What is being asked:
From the line containing "(139, 272) = (289, 360): yellow" to the last line below, retype everything word for word.

Data extract:
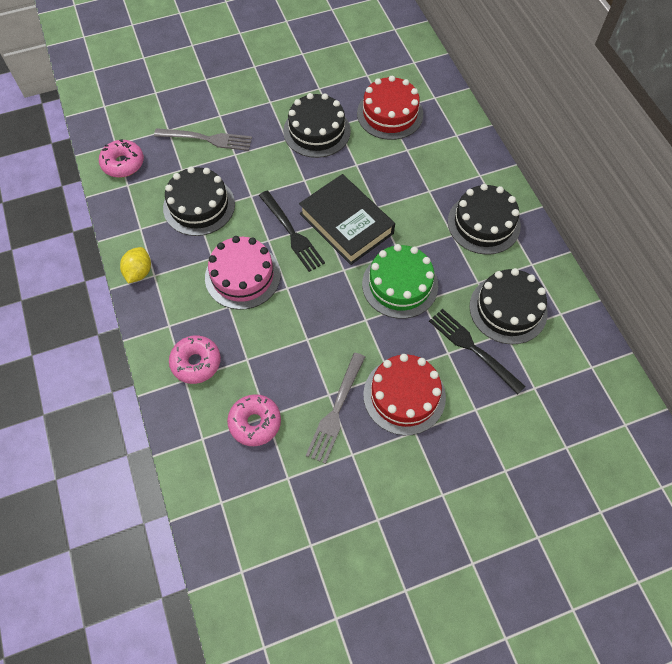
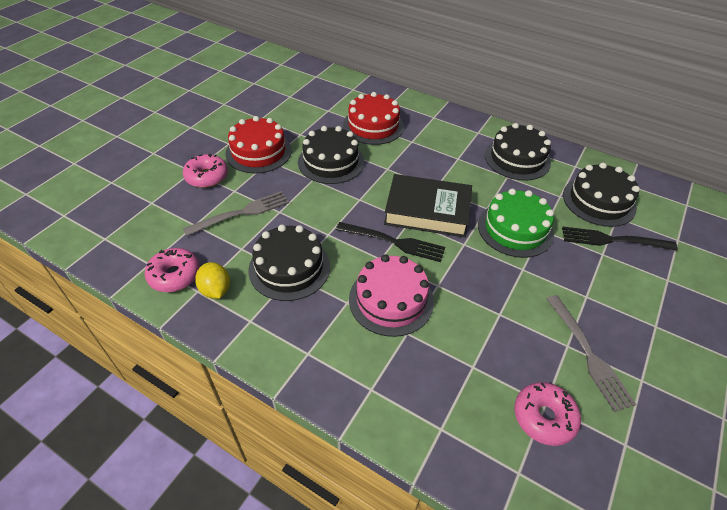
camera: 40 degrees left, 15 degrees down
(139, 272) = (289, 360): yellow lemon -> yellow lemon (216, 290)
(196, 362) = (434, 404): pink donut -> pink donut (207, 177)
(404, 395) = (616, 305): red cake -> red cake (258, 152)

Problem solution:
(139, 272) = (289, 360): yellow lemon -> yellow lemon (216, 290)
(196, 362) = (434, 404): pink donut -> pink donut (207, 177)
(404, 395) = (616, 305): red cake -> red cake (258, 152)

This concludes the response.